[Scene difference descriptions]
▼

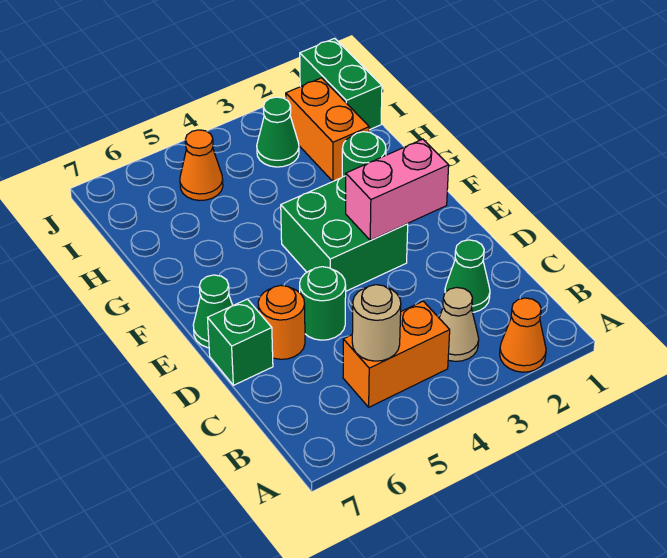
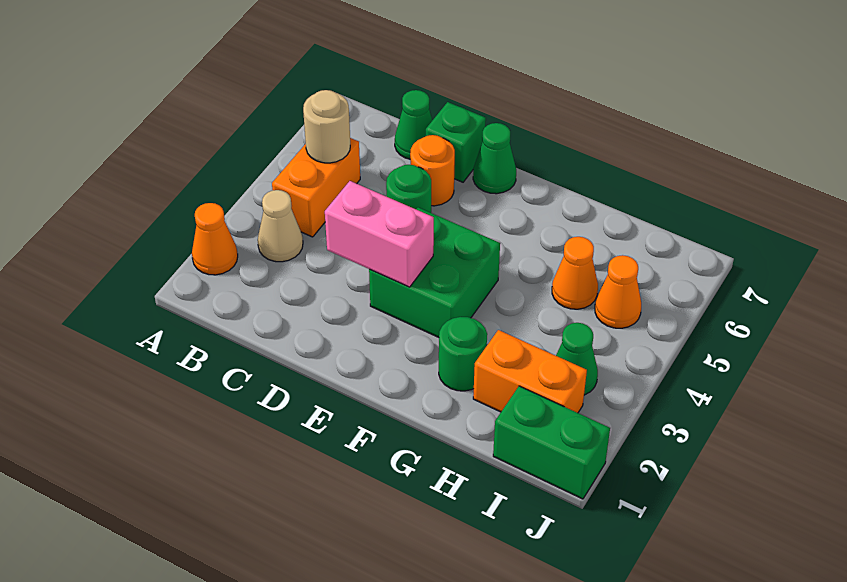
green cone C2 level 1 -> green cone C7 level 1
pink brick E2:E3 level 2 -> pink brick D3:E3 level 2
none -> orange cone H5 level 1

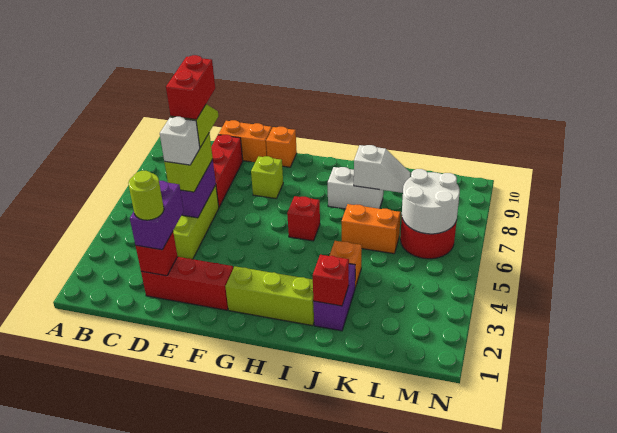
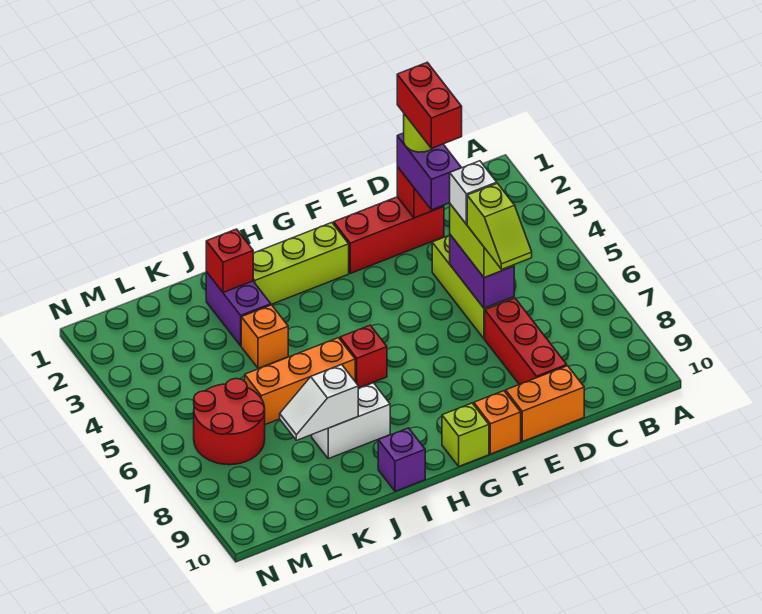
red brick D6:D7 level 5 -> red brick D2:D3 level 5
lime brick F8 level 1 -> lime brick G10 level 1
none -> purple brick I10 level 1
orange brick J6:K6 level 1 -> orange brick I6:K6 level 1
white round brick L6:M7 level 2 -> none

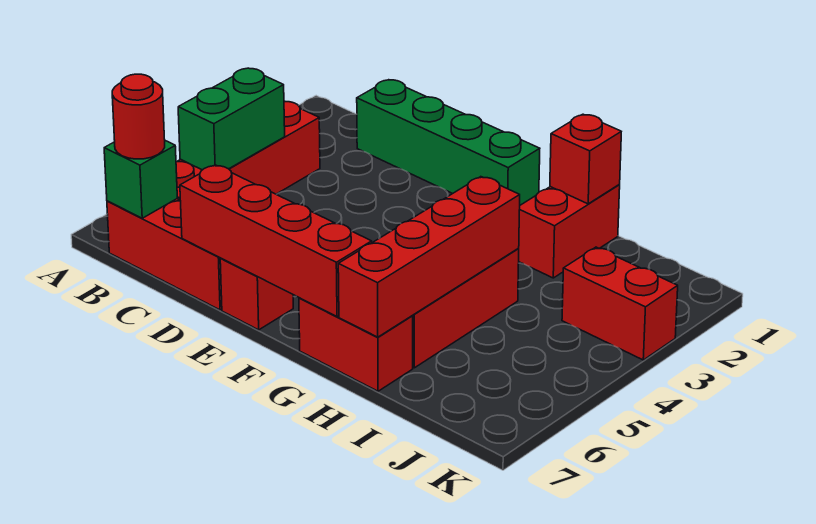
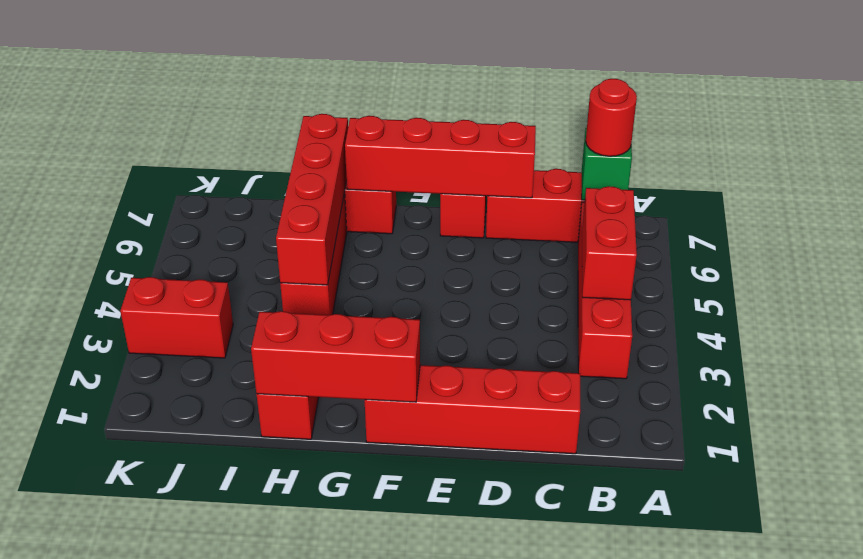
green brick B4:B5 level 2 -> red brick B4:B5 level 2
green brick C1:F1 level 1 -> red brick C1:F1 level 1
red brick H1 level 2 -> red brick F1:H1 level 2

▲

» Required work
Word for word, restate the records shown above, minus the pictures.

» Written response
green cone C2 level 1 -> green cone C7 level 1
pink brick E2:E3 level 2 -> pink brick D3:E3 level 2
none -> orange cone H5 level 1

red brick D6:D7 level 5 -> red brick D2:D3 level 5
lime brick F8 level 1 -> lime brick G10 level 1
none -> purple brick I10 level 1
orange brick J6:K6 level 1 -> orange brick I6:K6 level 1
white round brick L6:M7 level 2 -> none

green brick B4:B5 level 2 -> red brick B4:B5 level 2
green brick C1:F1 level 1 -> red brick C1:F1 level 1
red brick H1 level 2 -> red brick F1:H1 level 2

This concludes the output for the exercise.